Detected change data
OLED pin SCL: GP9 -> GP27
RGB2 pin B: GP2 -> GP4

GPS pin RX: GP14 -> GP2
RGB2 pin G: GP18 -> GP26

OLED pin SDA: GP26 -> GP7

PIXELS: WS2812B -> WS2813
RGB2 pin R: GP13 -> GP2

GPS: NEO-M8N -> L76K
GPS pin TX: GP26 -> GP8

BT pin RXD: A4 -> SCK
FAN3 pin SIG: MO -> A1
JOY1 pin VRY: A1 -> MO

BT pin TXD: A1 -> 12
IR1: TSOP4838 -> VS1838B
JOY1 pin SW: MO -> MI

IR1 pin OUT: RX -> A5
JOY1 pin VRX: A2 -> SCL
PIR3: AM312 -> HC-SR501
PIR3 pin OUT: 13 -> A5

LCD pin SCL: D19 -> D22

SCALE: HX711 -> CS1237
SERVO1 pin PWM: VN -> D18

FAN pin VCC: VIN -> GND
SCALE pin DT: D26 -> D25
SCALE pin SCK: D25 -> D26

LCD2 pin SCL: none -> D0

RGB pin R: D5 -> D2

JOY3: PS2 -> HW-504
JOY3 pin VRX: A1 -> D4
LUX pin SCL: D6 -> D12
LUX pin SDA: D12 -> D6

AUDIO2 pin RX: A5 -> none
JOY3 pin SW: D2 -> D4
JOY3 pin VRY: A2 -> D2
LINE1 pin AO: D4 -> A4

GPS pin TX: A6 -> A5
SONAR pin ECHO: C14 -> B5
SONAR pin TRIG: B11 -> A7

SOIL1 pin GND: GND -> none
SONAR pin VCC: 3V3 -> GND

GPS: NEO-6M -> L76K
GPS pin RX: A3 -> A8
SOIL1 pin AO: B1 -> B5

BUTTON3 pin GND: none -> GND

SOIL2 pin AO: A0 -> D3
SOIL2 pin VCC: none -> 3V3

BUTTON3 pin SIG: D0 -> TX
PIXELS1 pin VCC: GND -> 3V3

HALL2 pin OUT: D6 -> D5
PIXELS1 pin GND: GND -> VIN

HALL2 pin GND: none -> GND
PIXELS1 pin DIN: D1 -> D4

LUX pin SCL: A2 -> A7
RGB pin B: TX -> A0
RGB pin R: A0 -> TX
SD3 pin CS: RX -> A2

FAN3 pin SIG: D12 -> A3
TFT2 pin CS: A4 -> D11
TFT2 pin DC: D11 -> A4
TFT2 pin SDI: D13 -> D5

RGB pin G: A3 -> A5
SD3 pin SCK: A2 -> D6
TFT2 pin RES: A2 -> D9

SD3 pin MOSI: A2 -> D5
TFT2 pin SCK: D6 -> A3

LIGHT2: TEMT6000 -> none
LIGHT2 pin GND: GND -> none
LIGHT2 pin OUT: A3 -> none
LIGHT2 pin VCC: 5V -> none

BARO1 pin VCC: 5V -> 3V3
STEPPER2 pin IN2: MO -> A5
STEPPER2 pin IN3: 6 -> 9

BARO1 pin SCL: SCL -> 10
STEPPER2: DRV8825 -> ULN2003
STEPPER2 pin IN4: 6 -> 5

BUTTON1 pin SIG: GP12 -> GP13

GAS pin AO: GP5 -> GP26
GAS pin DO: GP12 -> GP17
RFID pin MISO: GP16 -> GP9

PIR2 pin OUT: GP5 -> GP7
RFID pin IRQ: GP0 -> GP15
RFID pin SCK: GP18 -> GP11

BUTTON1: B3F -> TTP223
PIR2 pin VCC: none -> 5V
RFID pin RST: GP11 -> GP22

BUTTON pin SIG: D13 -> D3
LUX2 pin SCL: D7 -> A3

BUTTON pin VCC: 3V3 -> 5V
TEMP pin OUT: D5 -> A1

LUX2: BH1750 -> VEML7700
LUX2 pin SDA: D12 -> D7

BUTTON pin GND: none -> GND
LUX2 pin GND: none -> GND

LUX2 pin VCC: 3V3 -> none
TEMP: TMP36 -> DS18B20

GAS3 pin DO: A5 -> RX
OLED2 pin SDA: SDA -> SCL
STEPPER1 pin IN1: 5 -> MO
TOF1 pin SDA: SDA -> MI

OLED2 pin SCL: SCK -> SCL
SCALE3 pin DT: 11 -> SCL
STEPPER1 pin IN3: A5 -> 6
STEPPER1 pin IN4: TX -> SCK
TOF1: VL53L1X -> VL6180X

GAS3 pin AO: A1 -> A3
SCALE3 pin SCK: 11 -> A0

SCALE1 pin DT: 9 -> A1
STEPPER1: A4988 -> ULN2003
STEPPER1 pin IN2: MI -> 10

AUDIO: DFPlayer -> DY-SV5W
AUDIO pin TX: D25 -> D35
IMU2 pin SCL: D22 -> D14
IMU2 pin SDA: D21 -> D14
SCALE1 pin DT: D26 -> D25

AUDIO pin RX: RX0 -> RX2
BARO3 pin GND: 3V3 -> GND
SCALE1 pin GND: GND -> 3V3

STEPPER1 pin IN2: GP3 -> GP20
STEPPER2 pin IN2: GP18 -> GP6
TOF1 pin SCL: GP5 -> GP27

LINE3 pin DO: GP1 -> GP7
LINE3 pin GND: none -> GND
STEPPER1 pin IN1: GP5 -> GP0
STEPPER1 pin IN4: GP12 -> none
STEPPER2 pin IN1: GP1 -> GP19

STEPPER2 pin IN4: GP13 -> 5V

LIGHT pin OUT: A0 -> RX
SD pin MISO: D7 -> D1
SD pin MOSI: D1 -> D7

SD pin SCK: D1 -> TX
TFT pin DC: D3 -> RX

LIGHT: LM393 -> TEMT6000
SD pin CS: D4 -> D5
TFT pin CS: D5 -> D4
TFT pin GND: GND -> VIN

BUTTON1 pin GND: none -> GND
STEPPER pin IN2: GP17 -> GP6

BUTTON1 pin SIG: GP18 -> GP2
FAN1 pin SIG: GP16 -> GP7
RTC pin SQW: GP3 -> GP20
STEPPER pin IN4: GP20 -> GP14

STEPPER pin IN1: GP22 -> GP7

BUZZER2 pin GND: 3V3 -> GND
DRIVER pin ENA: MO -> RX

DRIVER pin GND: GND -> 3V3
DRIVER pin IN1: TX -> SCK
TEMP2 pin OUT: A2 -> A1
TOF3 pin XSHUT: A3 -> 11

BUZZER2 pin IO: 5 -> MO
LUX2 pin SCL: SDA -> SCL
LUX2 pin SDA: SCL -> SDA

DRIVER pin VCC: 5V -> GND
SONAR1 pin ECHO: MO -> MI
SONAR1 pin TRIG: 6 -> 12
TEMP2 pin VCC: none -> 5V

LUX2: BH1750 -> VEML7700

- **Directions**
Copy every line of the data above exactly.

- **Reply**
OLED pin SCL: GP9 -> GP27
RGB2 pin B: GP2 -> GP4

GPS pin RX: GP14 -> GP2
RGB2 pin G: GP18 -> GP26

OLED pin SDA: GP26 -> GP7

PIXELS: WS2812B -> WS2813
RGB2 pin R: GP13 -> GP2

GPS: NEO-M8N -> L76K
GPS pin TX: GP26 -> GP8

BT pin RXD: A4 -> SCK
FAN3 pin SIG: MO -> A1
JOY1 pin VRY: A1 -> MO

BT pin TXD: A1 -> 12
IR1: TSOP4838 -> VS1838B
JOY1 pin SW: MO -> MI

IR1 pin OUT: RX -> A5
JOY1 pin VRX: A2 -> SCL
PIR3: AM312 -> HC-SR501
PIR3 pin OUT: 13 -> A5

LCD pin SCL: D19 -> D22

SCALE: HX711 -> CS1237
SERVO1 pin PWM: VN -> D18

FAN pin VCC: VIN -> GND
SCALE pin DT: D26 -> D25
SCALE pin SCK: D25 -> D26

LCD2 pin SCL: none -> D0

RGB pin R: D5 -> D2

JOY3: PS2 -> HW-504
JOY3 pin VRX: A1 -> D4
LUX pin SCL: D6 -> D12
LUX pin SDA: D12 -> D6

AUDIO2 pin RX: A5 -> none
JOY3 pin SW: D2 -> D4
JOY3 pin VRY: A2 -> D2
LINE1 pin AO: D4 -> A4

GPS pin TX: A6 -> A5
SONAR pin ECHO: C14 -> B5
SONAR pin TRIG: B11 -> A7

SOIL1 pin GND: GND -> none
SONAR pin VCC: 3V3 -> GND

GPS: NEO-6M -> L76K
GPS pin RX: A3 -> A8
SOIL1 pin AO: B1 -> B5

BUTTON3 pin GND: none -> GND

SOIL2 pin AO: A0 -> D3
SOIL2 pin VCC: none -> 3V3

BUTTON3 pin SIG: D0 -> TX
PIXELS1 pin VCC: GND -> 3V3

HALL2 pin OUT: D6 -> D5
PIXELS1 pin GND: GND -> VIN

HALL2 pin GND: none -> GND
PIXELS1 pin DIN: D1 -> D4

LUX pin SCL: A2 -> A7
RGB pin B: TX -> A0
RGB pin R: A0 -> TX
SD3 pin CS: RX -> A2

FAN3 pin SIG: D12 -> A3
TFT2 pin CS: A4 -> D11
TFT2 pin DC: D11 -> A4
TFT2 pin SDI: D13 -> D5

RGB pin G: A3 -> A5
SD3 pin SCK: A2 -> D6
TFT2 pin RES: A2 -> D9

SD3 pin MOSI: A2 -> D5
TFT2 pin SCK: D6 -> A3

LIGHT2: TEMT6000 -> none
LIGHT2 pin GND: GND -> none
LIGHT2 pin OUT: A3 -> none
LIGHT2 pin VCC: 5V -> none

BARO1 pin VCC: 5V -> 3V3
STEPPER2 pin IN2: MO -> A5
STEPPER2 pin IN3: 6 -> 9

BARO1 pin SCL: SCL -> 10
STEPPER2: DRV8825 -> ULN2003
STEPPER2 pin IN4: 6 -> 5

BUTTON1 pin SIG: GP12 -> GP13

GAS pin AO: GP5 -> GP26
GAS pin DO: GP12 -> GP17
RFID pin MISO: GP16 -> GP9

PIR2 pin OUT: GP5 -> GP7
RFID pin IRQ: GP0 -> GP15
RFID pin SCK: GP18 -> GP11

BUTTON1: B3F -> TTP223
PIR2 pin VCC: none -> 5V
RFID pin RST: GP11 -> GP22

BUTTON pin SIG: D13 -> D3
LUX2 pin SCL: D7 -> A3

BUTTON pin VCC: 3V3 -> 5V
TEMP pin OUT: D5 -> A1

LUX2: BH1750 -> VEML7700
LUX2 pin SDA: D12 -> D7

BUTTON pin GND: none -> GND
LUX2 pin GND: none -> GND

LUX2 pin VCC: 3V3 -> none
TEMP: TMP36 -> DS18B20

GAS3 pin DO: A5 -> RX
OLED2 pin SDA: SDA -> SCL
STEPPER1 pin IN1: 5 -> MO
TOF1 pin SDA: SDA -> MI

OLED2 pin SCL: SCK -> SCL
SCALE3 pin DT: 11 -> SCL
STEPPER1 pin IN3: A5 -> 6
STEPPER1 pin IN4: TX -> SCK
TOF1: VL53L1X -> VL6180X

GAS3 pin AO: A1 -> A3
SCALE3 pin SCK: 11 -> A0

SCALE1 pin DT: 9 -> A1
STEPPER1: A4988 -> ULN2003
STEPPER1 pin IN2: MI -> 10

AUDIO: DFPlayer -> DY-SV5W
AUDIO pin TX: D25 -> D35
IMU2 pin SCL: D22 -> D14
IMU2 pin SDA: D21 -> D14
SCALE1 pin DT: D26 -> D25

AUDIO pin RX: RX0 -> RX2
BARO3 pin GND: 3V3 -> GND
SCALE1 pin GND: GND -> 3V3

STEPPER1 pin IN2: GP3 -> GP20
STEPPER2 pin IN2: GP18 -> GP6
TOF1 pin SCL: GP5 -> GP27

LINE3 pin DO: GP1 -> GP7
LINE3 pin GND: none -> GND
STEPPER1 pin IN1: GP5 -> GP0
STEPPER1 pin IN4: GP12 -> none
STEPPER2 pin IN1: GP1 -> GP19

STEPPER2 pin IN4: GP13 -> 5V

LIGHT pin OUT: A0 -> RX
SD pin MISO: D7 -> D1
SD pin MOSI: D1 -> D7

SD pin SCK: D1 -> TX
TFT pin DC: D3 -> RX

LIGHT: LM393 -> TEMT6000
SD pin CS: D4 -> D5
TFT pin CS: D5 -> D4
TFT pin GND: GND -> VIN

BUTTON1 pin GND: none -> GND
STEPPER pin IN2: GP17 -> GP6

BUTTON1 pin SIG: GP18 -> GP2
FAN1 pin SIG: GP16 -> GP7
RTC pin SQW: GP3 -> GP20
STEPPER pin IN4: GP20 -> GP14

STEPPER pin IN1: GP22 -> GP7

BUZZER2 pin GND: 3V3 -> GND
DRIVER pin ENA: MO -> RX

DRIVER pin GND: GND -> 3V3
DRIVER pin IN1: TX -> SCK
TEMP2 pin OUT: A2 -> A1
TOF3 pin XSHUT: A3 -> 11

BUZZER2 pin IO: 5 -> MO
LUX2 pin SCL: SDA -> SCL
LUX2 pin SDA: SCL -> SDA

DRIVER pin VCC: 5V -> GND
SONAR1 pin ECHO: MO -> MI
SONAR1 pin TRIG: 6 -> 12
TEMP2 pin VCC: none -> 5V

LUX2: BH1750 -> VEML7700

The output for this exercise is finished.